-- Required work --
Of the lines below, report only those that contain "turquoise".

==== Data excerpts ====

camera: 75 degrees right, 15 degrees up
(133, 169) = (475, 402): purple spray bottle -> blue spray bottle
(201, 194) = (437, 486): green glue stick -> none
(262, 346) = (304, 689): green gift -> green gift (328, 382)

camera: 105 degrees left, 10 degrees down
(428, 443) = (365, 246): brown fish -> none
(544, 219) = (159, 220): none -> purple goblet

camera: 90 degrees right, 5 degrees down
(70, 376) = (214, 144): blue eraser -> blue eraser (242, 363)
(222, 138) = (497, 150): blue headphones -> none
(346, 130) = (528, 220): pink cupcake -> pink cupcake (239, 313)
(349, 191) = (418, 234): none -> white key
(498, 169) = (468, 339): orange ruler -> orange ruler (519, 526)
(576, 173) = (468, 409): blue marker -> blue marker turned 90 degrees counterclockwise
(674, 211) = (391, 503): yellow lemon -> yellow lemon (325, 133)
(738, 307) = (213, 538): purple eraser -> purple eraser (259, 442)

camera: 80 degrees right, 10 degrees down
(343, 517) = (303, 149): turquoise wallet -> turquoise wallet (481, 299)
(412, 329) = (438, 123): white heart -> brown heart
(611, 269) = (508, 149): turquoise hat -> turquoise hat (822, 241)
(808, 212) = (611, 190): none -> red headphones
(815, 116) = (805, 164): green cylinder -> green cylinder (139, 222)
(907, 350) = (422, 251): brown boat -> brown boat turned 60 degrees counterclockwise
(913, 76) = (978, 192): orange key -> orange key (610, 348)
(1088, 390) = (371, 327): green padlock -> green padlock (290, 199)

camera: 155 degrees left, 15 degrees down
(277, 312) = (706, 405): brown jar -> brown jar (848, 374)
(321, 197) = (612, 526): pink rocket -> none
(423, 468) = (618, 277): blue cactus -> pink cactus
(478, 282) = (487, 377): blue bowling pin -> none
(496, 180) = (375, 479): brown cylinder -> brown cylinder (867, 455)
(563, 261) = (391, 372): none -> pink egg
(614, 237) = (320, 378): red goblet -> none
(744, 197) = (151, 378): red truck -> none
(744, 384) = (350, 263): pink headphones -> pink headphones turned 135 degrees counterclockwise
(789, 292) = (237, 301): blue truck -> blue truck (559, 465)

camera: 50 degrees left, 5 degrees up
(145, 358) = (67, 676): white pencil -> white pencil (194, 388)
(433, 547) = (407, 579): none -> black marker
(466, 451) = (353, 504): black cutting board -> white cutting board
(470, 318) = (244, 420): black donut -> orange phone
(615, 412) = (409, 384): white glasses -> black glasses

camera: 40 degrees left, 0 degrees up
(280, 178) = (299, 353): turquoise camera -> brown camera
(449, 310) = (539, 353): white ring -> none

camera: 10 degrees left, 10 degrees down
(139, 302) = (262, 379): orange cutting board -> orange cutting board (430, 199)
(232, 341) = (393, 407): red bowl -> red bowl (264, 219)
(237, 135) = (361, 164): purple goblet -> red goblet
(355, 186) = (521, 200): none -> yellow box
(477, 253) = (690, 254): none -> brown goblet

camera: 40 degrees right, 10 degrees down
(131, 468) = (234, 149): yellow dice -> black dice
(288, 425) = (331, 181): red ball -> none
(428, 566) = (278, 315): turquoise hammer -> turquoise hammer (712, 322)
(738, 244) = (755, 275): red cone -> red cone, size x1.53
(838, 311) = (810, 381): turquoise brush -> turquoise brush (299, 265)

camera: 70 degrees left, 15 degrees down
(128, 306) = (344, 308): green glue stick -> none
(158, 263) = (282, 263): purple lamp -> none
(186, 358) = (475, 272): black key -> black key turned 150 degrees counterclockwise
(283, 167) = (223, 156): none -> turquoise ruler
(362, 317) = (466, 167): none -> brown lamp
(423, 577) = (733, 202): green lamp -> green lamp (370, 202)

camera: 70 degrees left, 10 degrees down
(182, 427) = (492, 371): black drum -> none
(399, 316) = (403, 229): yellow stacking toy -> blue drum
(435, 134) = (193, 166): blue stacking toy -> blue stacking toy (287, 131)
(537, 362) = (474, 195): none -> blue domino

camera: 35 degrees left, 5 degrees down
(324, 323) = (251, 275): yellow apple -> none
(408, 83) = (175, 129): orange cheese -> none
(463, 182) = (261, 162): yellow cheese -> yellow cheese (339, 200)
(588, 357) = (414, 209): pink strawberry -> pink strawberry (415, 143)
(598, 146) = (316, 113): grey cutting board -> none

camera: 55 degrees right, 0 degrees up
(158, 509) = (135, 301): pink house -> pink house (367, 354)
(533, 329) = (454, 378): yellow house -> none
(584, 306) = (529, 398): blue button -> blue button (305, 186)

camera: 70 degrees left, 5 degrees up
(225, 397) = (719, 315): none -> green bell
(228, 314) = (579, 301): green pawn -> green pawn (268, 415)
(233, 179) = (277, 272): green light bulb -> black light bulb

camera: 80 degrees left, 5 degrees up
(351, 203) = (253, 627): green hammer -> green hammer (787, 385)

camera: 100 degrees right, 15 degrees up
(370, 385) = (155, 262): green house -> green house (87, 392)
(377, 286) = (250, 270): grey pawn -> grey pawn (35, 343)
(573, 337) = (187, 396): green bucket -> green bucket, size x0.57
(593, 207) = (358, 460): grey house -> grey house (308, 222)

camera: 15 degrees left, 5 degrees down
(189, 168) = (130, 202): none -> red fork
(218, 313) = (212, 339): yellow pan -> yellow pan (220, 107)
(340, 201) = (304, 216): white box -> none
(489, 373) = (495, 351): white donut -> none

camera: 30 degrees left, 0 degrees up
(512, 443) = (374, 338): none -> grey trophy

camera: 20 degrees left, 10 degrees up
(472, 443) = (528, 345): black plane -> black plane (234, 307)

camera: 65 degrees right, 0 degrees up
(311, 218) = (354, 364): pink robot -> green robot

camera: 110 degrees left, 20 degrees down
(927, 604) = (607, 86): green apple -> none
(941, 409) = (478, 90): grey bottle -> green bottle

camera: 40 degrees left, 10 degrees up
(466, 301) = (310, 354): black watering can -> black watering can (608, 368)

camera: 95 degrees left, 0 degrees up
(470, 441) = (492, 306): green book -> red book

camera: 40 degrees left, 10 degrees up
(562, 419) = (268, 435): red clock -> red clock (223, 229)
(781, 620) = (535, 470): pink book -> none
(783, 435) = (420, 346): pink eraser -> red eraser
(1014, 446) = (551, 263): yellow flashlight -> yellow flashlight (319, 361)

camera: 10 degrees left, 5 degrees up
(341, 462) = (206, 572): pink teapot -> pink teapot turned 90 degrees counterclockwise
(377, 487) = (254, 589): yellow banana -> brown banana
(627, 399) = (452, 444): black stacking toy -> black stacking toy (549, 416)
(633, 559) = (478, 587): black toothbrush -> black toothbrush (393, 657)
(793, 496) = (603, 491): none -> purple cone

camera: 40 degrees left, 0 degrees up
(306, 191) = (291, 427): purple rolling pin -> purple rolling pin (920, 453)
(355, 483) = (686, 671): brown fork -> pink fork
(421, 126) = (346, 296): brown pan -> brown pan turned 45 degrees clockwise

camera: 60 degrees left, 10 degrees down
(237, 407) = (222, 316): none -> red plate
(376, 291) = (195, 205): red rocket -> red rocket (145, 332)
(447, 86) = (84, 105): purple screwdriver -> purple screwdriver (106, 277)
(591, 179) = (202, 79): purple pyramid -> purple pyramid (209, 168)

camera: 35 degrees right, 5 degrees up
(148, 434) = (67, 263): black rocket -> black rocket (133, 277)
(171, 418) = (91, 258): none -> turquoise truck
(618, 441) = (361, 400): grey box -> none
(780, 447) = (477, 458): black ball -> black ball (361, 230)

====

-- Response to this task --
(343, 517) = (303, 149): turquoise wallet -> turquoise wallet (481, 299)
(611, 269) = (508, 149): turquoise hat -> turquoise hat (822, 241)
(280, 178) = (299, 353): turquoise camera -> brown camera
(428, 566) = (278, 315): turquoise hammer -> turquoise hammer (712, 322)
(838, 311) = (810, 381): turquoise brush -> turquoise brush (299, 265)
(283, 167) = (223, 156): none -> turquoise ruler
(171, 418) = (91, 258): none -> turquoise truck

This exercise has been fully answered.